╔══

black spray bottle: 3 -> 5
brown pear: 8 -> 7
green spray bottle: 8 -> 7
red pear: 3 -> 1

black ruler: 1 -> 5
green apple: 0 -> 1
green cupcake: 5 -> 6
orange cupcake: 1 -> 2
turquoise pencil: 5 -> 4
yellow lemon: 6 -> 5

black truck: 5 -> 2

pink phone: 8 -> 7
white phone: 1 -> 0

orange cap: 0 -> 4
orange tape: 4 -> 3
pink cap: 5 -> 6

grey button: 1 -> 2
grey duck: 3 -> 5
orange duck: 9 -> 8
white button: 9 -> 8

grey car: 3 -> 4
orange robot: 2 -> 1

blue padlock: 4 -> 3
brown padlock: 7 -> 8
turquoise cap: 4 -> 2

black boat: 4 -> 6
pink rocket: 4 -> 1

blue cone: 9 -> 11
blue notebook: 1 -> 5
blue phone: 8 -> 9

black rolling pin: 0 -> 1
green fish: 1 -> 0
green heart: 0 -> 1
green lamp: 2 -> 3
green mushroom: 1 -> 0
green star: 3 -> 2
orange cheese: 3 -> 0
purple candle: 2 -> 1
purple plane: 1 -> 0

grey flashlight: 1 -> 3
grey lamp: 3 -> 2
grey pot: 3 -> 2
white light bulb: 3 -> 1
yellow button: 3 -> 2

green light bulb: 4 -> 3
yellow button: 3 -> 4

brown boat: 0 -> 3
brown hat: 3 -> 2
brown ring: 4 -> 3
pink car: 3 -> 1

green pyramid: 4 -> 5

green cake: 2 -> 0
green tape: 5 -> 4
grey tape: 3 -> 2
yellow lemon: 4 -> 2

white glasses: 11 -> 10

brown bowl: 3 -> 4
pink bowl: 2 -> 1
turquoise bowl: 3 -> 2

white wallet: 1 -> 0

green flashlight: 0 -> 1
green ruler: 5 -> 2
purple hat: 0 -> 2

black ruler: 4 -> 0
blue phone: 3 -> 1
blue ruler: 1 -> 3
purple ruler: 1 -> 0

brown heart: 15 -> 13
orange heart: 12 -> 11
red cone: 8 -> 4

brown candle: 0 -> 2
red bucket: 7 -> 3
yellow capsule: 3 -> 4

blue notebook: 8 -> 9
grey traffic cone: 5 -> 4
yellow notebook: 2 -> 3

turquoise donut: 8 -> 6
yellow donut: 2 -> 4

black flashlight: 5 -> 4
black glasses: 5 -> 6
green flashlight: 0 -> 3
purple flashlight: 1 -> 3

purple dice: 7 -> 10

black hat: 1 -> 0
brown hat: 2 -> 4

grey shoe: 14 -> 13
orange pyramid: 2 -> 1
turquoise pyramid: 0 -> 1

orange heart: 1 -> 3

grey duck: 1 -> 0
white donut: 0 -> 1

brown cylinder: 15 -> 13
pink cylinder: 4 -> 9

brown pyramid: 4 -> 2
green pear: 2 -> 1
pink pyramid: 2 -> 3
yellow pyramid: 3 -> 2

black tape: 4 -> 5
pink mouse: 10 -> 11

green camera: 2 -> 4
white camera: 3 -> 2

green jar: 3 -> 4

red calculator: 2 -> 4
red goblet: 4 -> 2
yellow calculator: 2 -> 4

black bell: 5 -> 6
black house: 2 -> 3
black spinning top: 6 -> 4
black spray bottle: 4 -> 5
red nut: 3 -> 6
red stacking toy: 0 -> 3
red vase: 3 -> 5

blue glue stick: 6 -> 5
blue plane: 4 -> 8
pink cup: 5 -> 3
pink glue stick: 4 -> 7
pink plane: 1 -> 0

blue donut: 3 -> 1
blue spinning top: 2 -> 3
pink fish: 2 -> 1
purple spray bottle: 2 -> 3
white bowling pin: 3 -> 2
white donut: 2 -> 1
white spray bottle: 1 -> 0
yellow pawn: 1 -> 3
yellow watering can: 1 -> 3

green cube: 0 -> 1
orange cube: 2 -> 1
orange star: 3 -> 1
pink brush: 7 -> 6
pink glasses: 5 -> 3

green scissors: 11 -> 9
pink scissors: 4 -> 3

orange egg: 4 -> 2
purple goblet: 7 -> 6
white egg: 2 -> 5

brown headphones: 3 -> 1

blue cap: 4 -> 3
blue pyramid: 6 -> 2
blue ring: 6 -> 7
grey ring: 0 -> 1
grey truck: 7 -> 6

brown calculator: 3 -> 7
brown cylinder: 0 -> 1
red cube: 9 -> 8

╚══

Assignment
When the line with "green cupcake: 5 -> 6" is reached in the data above, begin copying, and stop after the line with "white button: 9 -> 8"; copy each line exactly, both ends included.

Exercise result
green cupcake: 5 -> 6
orange cupcake: 1 -> 2
turquoise pencil: 5 -> 4
yellow lemon: 6 -> 5

black truck: 5 -> 2

pink phone: 8 -> 7
white phone: 1 -> 0

orange cap: 0 -> 4
orange tape: 4 -> 3
pink cap: 5 -> 6

grey button: 1 -> 2
grey duck: 3 -> 5
orange duck: 9 -> 8
white button: 9 -> 8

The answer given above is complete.